*YOUR INSTRUCTIONS:* Update the material from its first line up to and including the line with "3.70% [496, 248]" by changing "Nationality" to "Citizenship" and leaving all else unchanged. Return only those lines.

^^^^

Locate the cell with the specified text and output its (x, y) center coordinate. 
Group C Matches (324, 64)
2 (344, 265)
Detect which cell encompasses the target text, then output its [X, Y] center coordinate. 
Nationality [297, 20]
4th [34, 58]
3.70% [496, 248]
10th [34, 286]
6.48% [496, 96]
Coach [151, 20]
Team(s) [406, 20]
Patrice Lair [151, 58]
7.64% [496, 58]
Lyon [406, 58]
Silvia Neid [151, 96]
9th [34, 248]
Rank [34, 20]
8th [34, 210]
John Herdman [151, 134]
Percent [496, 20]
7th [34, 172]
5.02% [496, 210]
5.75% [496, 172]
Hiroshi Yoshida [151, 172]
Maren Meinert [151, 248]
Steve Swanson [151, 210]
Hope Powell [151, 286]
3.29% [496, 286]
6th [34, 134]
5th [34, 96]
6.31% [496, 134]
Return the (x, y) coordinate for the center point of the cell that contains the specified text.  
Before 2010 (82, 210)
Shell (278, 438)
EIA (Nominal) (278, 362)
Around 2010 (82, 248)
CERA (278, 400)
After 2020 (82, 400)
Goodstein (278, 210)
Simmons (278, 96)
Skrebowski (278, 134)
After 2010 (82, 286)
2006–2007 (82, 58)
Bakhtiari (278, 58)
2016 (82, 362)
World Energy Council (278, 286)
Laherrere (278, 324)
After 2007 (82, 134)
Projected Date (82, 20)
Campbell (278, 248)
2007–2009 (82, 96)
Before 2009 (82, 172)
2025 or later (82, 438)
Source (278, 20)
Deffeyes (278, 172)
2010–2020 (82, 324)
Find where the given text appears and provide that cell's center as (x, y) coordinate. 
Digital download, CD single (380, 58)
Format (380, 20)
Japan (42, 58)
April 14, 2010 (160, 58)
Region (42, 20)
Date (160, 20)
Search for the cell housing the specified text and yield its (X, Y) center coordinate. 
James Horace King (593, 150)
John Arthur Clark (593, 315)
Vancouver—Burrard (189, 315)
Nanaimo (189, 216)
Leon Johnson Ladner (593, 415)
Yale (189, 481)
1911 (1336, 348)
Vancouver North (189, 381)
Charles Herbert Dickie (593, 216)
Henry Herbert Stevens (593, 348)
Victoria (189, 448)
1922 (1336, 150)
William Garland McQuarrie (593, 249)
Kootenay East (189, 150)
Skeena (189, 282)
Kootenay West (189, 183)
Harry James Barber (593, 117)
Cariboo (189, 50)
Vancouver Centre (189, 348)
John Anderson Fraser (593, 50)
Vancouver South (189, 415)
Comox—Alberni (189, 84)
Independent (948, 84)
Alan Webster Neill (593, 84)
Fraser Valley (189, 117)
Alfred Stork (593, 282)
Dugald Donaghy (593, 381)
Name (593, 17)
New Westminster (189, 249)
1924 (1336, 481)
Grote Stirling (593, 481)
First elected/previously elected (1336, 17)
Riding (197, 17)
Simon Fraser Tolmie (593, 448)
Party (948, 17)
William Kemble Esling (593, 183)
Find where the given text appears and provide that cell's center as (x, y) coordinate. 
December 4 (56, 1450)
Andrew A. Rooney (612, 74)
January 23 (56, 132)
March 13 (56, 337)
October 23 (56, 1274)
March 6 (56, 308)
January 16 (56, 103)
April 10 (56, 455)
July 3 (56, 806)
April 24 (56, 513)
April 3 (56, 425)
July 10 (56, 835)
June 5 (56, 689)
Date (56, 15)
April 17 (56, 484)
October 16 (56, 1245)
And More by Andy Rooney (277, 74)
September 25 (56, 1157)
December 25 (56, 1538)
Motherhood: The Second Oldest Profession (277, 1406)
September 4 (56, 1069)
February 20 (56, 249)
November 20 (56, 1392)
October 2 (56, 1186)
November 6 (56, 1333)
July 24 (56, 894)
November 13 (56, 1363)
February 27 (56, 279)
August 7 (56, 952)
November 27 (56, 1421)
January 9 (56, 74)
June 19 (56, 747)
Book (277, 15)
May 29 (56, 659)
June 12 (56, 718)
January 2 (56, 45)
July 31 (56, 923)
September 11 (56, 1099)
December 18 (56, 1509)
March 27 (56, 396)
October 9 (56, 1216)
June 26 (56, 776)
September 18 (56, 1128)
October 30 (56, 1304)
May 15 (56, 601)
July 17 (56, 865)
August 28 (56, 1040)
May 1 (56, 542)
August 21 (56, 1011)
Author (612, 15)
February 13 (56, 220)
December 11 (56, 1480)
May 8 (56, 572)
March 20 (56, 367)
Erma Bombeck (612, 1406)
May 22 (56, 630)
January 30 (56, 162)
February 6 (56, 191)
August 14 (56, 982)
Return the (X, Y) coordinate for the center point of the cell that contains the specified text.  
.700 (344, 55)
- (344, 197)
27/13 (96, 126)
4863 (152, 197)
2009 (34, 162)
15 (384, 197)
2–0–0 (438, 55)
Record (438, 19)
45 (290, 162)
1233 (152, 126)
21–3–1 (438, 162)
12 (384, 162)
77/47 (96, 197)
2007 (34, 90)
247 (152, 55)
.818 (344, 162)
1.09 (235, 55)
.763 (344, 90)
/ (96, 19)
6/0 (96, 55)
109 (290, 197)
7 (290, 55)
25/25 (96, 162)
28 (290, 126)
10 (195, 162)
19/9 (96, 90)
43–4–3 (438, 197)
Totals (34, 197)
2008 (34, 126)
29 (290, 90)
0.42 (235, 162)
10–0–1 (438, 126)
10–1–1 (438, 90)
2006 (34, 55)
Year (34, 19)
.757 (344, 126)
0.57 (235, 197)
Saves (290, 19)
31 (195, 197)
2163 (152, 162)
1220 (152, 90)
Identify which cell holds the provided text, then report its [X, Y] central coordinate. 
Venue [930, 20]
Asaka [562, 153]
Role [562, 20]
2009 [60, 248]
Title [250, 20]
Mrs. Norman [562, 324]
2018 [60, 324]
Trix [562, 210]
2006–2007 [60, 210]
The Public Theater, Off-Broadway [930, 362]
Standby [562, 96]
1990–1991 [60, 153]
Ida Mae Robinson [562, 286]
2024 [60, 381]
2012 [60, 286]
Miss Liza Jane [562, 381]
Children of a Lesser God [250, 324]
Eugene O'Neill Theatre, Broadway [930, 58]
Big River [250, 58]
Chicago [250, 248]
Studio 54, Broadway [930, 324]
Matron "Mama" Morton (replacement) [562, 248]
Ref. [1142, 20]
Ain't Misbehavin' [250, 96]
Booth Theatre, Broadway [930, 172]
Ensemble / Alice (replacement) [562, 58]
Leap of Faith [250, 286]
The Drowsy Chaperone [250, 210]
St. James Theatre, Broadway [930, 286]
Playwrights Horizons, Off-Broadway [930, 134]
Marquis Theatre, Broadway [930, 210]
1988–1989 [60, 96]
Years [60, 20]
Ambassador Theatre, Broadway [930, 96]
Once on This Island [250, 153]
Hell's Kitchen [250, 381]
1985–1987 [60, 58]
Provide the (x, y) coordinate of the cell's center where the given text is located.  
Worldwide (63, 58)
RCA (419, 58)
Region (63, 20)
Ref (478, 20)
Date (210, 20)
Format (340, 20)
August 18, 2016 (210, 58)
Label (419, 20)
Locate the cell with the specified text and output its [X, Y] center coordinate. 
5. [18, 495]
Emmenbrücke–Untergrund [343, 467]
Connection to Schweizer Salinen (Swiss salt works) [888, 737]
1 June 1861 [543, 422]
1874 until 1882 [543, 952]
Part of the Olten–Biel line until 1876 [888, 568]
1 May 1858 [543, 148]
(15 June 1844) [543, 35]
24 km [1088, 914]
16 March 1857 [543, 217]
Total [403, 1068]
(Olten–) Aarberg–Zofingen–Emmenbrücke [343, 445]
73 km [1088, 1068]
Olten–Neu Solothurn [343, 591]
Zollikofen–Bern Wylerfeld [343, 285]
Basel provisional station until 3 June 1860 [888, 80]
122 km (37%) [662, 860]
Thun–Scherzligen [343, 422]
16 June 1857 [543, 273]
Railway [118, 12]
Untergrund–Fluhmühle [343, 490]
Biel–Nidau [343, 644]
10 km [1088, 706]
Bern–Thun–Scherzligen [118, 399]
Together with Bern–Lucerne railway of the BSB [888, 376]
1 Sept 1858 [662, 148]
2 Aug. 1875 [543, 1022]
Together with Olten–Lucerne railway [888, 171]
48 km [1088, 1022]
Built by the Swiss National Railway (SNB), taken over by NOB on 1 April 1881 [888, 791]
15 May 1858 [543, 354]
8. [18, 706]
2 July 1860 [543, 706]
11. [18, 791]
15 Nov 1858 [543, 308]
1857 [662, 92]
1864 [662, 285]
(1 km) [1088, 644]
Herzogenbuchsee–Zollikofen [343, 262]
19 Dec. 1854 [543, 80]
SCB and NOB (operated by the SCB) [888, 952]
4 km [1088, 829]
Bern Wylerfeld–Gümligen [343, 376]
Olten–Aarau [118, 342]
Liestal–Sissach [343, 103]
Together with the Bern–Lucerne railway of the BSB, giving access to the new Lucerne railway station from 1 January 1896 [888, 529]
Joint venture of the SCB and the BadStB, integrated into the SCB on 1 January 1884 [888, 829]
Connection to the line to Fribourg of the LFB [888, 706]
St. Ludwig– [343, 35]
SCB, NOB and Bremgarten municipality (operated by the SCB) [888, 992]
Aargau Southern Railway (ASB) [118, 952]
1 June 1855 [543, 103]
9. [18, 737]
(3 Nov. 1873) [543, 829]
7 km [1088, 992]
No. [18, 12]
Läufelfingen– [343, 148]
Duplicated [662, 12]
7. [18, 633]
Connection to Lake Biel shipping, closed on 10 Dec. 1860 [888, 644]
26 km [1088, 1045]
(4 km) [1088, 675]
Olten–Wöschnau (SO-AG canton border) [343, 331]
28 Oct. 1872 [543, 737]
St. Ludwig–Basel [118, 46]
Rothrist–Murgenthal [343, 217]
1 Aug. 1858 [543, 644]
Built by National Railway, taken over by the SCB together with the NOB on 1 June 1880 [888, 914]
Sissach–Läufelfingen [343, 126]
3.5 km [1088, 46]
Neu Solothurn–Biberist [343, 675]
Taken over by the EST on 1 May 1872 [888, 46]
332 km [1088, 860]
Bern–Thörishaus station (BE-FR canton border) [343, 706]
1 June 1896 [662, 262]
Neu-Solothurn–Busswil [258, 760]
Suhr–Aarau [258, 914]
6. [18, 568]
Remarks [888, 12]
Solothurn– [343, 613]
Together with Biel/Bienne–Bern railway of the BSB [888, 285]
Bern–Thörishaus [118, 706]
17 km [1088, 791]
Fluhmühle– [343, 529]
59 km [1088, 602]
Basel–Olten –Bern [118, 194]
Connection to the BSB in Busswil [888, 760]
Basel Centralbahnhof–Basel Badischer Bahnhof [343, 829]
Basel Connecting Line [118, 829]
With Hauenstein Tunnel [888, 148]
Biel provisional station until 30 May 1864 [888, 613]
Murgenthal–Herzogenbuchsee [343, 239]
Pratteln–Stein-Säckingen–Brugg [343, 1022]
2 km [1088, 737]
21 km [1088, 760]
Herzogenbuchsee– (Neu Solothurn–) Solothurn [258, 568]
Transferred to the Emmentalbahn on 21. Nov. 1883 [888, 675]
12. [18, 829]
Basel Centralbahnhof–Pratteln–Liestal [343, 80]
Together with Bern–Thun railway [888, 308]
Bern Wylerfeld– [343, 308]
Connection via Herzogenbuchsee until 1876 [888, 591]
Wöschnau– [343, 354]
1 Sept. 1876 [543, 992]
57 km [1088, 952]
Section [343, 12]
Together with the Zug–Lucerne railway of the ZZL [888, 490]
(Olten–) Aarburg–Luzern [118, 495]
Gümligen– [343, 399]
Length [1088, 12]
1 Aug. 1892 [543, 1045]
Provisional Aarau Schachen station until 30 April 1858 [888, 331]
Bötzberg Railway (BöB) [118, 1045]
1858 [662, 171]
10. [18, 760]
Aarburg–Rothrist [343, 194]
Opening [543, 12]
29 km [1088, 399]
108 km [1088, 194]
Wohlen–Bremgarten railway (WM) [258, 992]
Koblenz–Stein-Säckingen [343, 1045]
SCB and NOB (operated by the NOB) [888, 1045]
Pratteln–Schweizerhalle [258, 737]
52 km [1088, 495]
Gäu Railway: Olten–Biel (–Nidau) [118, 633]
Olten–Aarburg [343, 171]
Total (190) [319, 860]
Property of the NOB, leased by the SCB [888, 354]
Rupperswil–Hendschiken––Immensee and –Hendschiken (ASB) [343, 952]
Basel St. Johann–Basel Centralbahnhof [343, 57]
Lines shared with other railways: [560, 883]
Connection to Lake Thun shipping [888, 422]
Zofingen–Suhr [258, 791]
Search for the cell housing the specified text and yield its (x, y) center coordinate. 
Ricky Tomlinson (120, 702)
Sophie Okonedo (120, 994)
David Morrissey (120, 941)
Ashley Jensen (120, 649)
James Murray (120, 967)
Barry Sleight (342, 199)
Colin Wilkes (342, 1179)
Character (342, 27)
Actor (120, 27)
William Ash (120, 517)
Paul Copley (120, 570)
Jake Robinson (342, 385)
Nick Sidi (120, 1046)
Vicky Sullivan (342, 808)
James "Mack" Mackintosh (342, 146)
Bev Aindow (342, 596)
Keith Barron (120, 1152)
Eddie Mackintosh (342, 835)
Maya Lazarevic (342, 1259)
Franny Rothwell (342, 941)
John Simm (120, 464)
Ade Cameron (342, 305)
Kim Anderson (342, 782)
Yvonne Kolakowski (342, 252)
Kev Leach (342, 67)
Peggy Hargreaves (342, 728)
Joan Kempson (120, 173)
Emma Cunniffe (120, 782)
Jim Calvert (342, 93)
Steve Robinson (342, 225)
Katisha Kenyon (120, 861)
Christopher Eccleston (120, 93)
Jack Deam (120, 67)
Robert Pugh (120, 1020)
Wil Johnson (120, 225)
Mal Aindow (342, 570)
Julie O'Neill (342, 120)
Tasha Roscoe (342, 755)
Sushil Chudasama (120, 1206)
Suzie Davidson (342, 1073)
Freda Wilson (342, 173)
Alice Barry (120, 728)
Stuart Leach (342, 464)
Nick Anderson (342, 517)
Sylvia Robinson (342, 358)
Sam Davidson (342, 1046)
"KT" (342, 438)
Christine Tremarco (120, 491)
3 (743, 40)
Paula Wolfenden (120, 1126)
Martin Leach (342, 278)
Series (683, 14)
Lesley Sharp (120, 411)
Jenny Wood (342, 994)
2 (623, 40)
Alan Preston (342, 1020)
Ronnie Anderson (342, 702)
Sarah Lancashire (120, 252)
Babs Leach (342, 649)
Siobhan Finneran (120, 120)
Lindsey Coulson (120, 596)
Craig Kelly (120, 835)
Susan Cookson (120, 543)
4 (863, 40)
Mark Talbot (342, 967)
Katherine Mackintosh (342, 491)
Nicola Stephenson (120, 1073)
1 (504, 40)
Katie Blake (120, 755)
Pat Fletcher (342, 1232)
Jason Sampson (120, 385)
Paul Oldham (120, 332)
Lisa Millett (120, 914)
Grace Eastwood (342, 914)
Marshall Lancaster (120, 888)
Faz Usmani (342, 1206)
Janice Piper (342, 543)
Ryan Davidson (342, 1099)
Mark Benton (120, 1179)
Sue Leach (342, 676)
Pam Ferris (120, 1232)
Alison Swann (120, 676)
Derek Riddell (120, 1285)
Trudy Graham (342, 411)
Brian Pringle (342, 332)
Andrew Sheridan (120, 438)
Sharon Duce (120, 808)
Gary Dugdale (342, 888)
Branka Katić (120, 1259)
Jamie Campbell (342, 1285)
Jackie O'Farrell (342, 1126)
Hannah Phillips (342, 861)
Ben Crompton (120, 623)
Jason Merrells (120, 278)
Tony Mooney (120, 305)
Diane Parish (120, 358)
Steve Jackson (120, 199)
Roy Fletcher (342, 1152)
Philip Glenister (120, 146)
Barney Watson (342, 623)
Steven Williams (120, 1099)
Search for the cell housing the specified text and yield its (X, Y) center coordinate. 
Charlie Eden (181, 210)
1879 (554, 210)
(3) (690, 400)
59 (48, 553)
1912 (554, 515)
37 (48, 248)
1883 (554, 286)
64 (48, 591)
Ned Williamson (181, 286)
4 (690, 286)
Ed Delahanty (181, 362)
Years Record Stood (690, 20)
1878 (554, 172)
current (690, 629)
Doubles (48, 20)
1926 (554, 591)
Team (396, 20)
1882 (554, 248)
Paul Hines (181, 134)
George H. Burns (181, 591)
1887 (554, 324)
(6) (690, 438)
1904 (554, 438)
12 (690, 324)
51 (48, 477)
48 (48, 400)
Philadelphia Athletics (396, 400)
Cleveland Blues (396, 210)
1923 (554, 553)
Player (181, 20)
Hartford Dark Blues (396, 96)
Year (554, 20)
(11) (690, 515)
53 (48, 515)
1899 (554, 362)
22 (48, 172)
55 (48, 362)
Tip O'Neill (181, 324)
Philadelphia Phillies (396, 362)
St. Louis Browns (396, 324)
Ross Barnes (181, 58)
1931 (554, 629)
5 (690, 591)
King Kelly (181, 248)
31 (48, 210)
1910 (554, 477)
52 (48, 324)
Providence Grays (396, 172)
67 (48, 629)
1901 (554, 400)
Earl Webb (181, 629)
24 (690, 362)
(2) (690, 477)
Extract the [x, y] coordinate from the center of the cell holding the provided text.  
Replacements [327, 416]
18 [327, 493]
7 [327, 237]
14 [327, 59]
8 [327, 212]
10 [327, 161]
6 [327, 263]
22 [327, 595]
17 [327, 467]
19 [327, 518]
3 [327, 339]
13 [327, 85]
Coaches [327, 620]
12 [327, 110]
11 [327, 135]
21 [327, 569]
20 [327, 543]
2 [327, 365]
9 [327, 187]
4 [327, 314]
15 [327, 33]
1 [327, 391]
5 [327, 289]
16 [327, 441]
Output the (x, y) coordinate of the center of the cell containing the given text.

^^^^

*TASK OUTPUT:*
Locate the cell with the specified text and output its (x, y) center coordinate. 
Group C Matches (324, 64)
2 (344, 265)
Detect which cell encompasses the target text, then output its [X, Y] center coordinate. 
Citizenship [297, 20]
4th [34, 58]
3.70% [496, 248]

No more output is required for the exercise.